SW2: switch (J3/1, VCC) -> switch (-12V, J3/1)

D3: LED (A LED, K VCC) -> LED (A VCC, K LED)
----
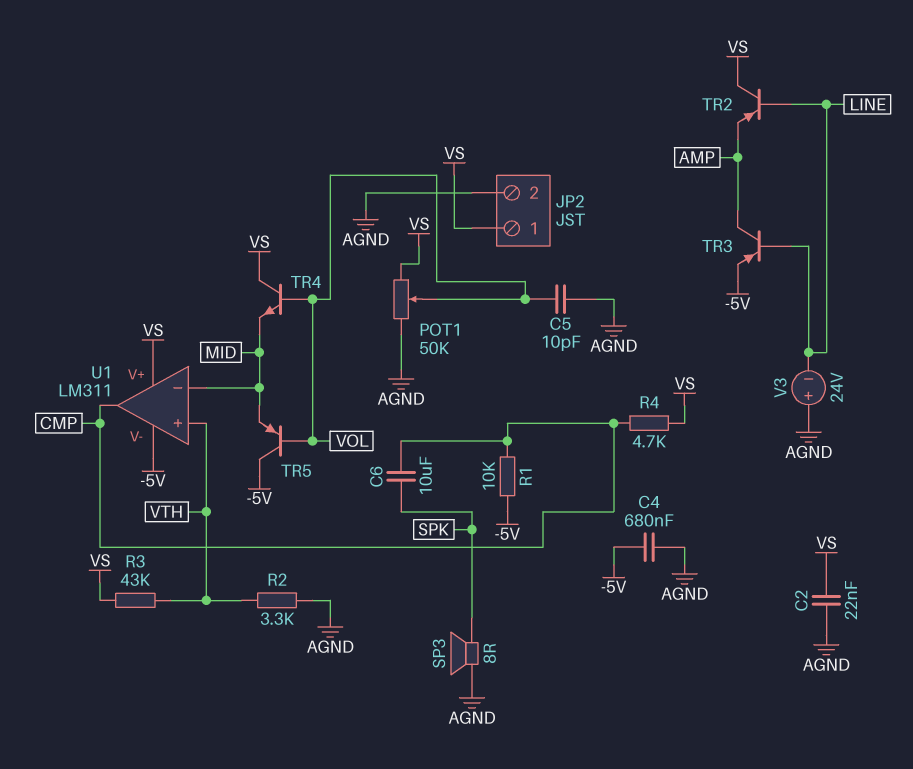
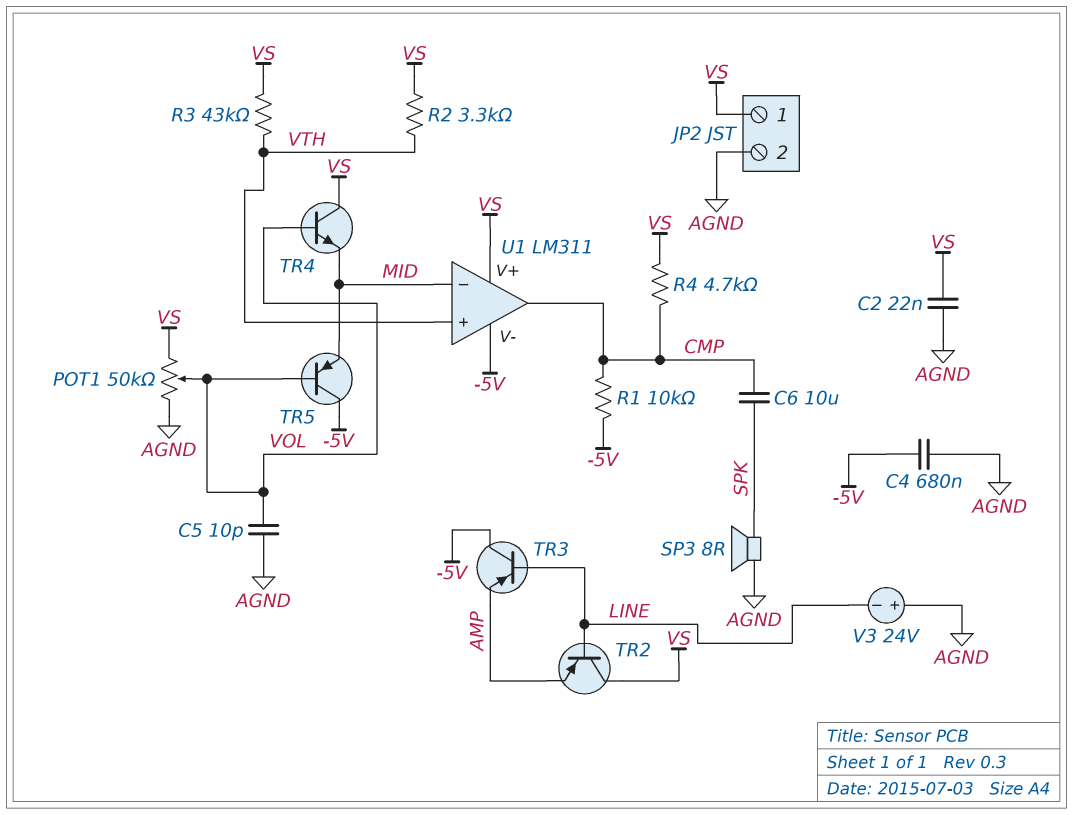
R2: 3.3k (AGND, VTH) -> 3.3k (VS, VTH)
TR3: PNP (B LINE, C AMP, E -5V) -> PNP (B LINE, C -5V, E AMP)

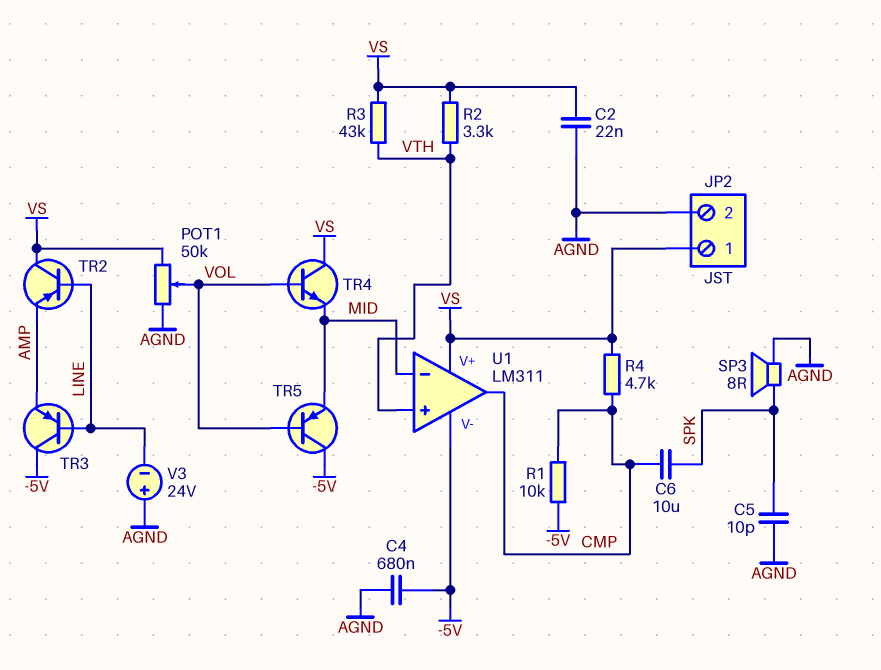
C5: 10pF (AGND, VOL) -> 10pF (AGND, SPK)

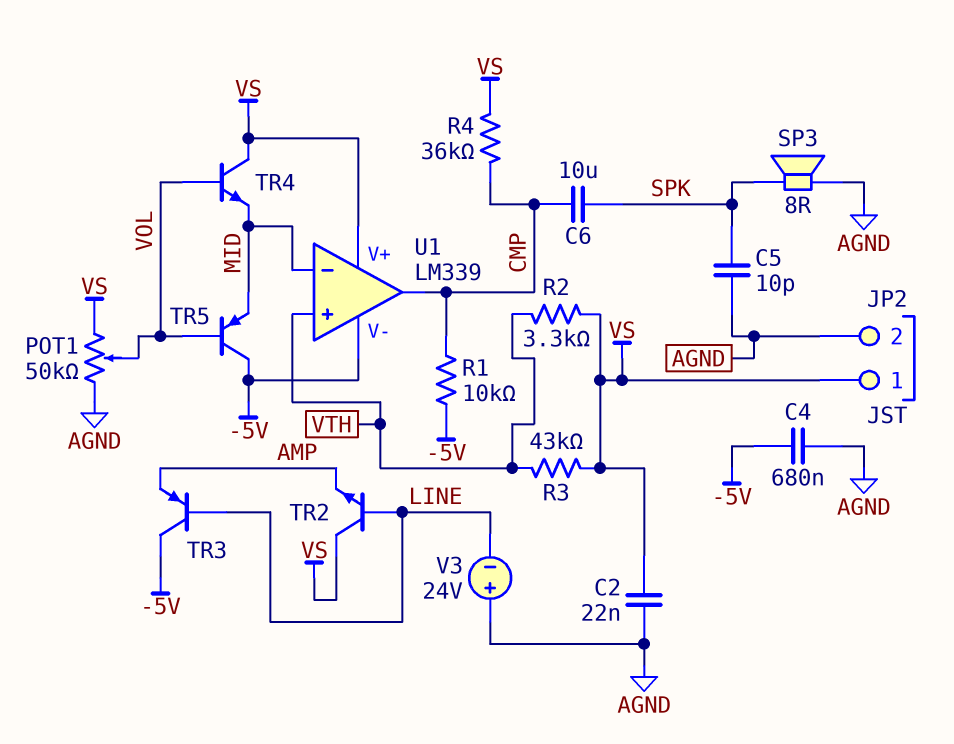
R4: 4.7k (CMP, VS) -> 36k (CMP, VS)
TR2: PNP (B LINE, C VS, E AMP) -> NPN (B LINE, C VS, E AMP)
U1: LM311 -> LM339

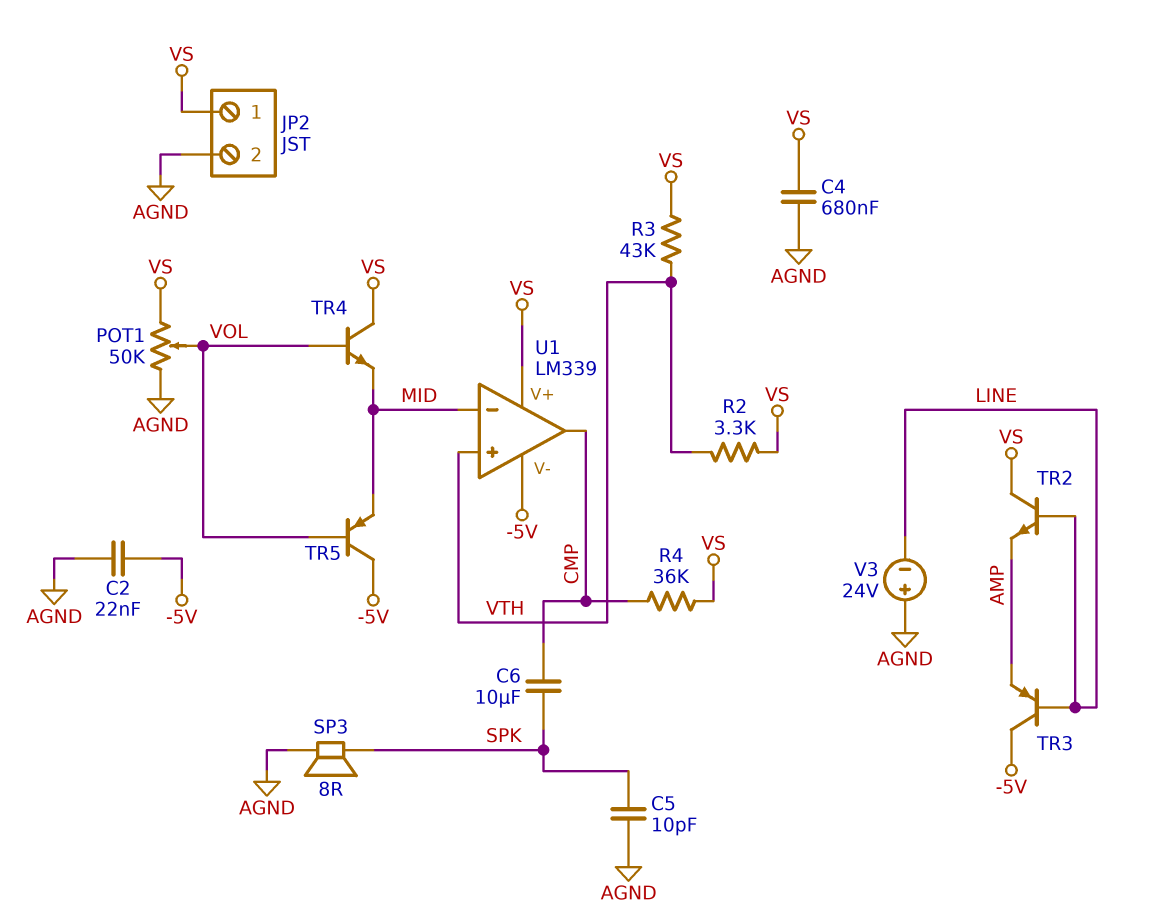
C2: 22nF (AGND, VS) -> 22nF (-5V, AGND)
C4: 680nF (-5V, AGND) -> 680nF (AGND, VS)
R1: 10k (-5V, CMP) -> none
----
> **Exercise prompt**:
Return all lines in the data that include the word "AGND".

> **The answer**:
R2: 3.3k (AGND, VTH) -> 3.3k (VS, VTH)
C5: 10pF (AGND, VOL) -> 10pF (AGND, SPK)
C2: 22nF (AGND, VS) -> 22nF (-5V, AGND)
C4: 680nF (-5V, AGND) -> 680nF (AGND, VS)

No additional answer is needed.